TASK DESCRIPTION => Look for the word "substation" in the data below, and copy every line that holds it.

Records from a data collection
Content starts

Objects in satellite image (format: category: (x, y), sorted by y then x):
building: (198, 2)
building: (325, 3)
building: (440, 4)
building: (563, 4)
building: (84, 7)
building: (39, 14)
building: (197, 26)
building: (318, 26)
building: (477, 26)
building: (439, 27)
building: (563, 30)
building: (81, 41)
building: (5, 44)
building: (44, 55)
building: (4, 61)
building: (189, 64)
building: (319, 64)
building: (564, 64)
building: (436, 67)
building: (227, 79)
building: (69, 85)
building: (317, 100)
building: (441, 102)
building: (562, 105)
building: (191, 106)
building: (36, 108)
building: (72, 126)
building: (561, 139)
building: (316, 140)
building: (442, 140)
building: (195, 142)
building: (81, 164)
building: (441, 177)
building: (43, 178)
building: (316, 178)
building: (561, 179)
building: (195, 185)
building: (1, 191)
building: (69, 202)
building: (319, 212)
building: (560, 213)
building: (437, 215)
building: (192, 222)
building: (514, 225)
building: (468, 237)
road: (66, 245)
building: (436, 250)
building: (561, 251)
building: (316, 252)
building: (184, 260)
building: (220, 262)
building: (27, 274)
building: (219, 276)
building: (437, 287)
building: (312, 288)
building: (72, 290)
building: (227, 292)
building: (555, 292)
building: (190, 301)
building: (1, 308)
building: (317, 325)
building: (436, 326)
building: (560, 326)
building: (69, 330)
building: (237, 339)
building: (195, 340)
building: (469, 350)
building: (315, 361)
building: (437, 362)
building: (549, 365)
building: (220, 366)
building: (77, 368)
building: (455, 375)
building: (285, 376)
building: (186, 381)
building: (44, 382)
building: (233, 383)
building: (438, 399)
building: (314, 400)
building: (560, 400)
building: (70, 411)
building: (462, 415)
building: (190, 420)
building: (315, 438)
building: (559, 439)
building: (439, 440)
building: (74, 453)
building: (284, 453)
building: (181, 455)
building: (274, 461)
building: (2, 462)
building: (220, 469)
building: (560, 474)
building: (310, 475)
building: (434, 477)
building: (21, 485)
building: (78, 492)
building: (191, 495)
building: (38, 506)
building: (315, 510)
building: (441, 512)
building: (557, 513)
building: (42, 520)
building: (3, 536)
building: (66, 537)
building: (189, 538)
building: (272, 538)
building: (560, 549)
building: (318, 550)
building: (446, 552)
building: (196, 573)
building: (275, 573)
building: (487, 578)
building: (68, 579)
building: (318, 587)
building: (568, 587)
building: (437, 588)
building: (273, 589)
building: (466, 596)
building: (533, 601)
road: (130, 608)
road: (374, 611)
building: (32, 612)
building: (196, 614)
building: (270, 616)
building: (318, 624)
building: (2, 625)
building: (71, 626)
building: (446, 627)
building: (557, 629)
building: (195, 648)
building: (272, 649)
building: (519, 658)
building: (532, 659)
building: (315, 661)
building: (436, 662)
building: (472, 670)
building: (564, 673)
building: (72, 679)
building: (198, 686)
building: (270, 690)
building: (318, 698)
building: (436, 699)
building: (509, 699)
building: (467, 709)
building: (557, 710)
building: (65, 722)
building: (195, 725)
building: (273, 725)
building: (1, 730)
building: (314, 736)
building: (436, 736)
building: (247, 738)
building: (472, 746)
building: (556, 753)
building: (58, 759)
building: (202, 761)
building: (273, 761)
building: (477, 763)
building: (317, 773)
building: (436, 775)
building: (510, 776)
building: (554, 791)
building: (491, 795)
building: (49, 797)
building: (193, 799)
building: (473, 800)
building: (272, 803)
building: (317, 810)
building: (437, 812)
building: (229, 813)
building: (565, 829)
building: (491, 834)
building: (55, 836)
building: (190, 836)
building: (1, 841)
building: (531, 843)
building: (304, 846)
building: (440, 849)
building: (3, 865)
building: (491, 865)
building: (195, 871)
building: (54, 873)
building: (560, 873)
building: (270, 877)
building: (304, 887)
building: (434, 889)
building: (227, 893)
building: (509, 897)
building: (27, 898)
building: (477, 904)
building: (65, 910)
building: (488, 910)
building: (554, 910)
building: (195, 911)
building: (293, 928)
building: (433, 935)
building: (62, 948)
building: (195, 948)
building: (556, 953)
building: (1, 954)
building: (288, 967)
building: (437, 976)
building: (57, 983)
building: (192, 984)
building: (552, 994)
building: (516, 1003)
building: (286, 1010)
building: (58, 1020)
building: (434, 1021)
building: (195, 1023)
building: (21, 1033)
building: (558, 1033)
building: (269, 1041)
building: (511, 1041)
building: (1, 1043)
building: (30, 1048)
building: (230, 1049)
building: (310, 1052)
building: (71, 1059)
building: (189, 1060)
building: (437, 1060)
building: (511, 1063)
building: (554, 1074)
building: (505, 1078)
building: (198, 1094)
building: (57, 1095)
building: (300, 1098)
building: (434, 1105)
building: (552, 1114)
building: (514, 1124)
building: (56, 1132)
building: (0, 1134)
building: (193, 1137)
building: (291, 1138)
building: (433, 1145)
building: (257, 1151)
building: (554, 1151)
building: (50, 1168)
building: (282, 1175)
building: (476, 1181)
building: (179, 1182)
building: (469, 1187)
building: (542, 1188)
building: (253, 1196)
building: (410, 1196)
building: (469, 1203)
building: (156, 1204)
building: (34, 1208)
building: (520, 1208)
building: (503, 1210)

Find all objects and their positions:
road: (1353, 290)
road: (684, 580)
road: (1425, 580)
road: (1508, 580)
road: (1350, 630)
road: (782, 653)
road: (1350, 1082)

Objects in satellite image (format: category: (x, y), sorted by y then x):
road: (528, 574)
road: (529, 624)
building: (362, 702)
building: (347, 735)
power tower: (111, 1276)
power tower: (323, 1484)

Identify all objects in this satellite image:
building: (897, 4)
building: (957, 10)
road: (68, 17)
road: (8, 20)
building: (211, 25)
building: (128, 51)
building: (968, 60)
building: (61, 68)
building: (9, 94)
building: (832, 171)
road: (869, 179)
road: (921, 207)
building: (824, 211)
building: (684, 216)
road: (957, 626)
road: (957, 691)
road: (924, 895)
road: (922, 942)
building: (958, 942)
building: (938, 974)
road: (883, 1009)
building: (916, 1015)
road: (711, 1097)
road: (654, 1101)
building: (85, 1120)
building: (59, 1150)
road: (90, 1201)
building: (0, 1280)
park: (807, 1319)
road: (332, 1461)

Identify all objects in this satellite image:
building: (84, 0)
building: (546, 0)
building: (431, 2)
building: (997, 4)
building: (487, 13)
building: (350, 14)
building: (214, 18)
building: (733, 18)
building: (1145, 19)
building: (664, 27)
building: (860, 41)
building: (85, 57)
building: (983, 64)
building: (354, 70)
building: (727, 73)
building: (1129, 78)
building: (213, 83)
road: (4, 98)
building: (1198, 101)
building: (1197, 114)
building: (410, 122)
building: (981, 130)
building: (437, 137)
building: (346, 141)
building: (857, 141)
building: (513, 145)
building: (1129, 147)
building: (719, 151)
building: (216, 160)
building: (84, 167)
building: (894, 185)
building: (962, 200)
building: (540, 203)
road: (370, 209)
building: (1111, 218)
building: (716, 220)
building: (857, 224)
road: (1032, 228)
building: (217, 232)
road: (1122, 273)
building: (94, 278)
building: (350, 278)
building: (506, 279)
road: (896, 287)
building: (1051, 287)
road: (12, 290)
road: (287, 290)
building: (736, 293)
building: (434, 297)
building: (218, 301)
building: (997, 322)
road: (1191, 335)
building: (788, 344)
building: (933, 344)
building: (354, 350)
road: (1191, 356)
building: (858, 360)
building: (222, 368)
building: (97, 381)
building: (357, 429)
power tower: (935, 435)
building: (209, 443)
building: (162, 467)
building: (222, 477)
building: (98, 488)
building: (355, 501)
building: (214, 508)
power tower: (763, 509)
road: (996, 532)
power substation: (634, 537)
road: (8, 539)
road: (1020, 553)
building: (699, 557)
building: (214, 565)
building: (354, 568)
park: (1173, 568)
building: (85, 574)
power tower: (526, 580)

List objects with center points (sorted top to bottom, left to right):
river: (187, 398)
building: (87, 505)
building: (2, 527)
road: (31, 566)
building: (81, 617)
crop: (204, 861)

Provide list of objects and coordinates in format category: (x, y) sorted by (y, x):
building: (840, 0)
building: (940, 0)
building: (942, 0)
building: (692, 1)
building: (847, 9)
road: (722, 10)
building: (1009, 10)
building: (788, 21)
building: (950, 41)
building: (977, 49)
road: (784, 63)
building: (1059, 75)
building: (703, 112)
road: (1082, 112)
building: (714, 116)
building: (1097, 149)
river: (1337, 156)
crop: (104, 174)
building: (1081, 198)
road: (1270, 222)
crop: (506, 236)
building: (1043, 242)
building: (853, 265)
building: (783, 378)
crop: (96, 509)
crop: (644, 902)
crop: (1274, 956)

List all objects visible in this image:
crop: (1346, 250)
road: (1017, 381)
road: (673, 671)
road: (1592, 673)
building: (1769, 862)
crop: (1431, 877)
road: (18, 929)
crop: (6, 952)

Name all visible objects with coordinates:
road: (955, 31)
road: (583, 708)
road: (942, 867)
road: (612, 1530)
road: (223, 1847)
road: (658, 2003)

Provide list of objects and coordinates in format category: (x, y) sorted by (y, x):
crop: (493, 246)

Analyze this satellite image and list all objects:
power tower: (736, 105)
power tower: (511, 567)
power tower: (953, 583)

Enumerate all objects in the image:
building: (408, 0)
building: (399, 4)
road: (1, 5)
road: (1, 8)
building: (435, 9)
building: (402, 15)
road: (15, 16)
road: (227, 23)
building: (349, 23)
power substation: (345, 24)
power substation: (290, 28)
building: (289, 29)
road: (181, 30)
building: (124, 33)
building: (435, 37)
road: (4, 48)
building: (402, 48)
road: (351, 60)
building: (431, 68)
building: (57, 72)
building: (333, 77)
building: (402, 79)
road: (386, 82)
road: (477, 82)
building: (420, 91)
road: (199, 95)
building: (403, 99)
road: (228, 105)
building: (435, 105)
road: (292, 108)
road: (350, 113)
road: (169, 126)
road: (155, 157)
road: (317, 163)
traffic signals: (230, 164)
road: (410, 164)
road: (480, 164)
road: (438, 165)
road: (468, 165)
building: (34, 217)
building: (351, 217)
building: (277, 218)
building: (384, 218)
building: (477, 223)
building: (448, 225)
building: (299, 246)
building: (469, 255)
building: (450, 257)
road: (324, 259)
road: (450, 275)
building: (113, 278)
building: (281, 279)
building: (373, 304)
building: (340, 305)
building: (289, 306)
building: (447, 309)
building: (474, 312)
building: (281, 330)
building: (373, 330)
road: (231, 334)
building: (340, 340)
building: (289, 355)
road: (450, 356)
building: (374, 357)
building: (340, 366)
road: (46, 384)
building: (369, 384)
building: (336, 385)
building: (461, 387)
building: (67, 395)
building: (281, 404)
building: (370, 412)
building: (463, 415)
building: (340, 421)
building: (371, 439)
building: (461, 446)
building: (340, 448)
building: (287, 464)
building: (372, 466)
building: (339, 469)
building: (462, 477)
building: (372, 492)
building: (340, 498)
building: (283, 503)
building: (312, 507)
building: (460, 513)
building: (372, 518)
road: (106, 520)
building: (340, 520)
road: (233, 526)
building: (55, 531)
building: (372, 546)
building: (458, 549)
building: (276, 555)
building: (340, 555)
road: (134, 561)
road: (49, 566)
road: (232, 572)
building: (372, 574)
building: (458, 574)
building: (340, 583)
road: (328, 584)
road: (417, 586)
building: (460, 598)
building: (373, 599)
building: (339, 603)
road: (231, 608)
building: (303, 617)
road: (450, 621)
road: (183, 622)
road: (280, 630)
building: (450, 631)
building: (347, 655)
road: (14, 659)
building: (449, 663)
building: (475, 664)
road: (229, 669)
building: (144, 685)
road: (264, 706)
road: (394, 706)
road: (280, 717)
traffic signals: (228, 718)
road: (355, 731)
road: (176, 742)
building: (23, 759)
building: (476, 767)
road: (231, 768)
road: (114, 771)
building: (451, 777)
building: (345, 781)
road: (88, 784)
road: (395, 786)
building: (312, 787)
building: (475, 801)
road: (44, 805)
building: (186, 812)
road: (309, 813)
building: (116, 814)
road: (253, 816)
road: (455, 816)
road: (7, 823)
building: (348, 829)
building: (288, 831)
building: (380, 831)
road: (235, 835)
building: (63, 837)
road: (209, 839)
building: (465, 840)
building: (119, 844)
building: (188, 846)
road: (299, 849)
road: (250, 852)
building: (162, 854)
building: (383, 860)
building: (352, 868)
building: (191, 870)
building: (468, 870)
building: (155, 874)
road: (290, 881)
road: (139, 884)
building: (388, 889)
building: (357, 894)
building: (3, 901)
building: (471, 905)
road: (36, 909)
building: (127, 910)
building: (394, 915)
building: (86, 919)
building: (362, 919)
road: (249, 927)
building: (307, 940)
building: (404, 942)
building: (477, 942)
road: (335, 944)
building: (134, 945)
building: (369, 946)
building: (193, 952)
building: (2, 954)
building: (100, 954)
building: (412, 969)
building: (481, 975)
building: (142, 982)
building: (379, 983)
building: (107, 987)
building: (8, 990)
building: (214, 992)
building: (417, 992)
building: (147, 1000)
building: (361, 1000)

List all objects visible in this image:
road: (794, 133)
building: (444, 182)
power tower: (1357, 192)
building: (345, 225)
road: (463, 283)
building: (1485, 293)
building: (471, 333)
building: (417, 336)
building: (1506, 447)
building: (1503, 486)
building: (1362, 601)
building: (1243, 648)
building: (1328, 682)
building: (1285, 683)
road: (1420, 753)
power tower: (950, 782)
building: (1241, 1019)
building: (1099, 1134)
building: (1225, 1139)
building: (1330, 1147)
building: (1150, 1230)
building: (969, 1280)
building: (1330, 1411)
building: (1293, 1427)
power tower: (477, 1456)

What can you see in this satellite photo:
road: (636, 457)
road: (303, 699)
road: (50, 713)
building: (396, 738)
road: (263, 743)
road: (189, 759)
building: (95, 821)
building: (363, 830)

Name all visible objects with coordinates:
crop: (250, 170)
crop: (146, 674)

Content ends

WRITTEN SOLUTION =>
power substation: (634, 537)
power substation: (345, 24)
power substation: (290, 28)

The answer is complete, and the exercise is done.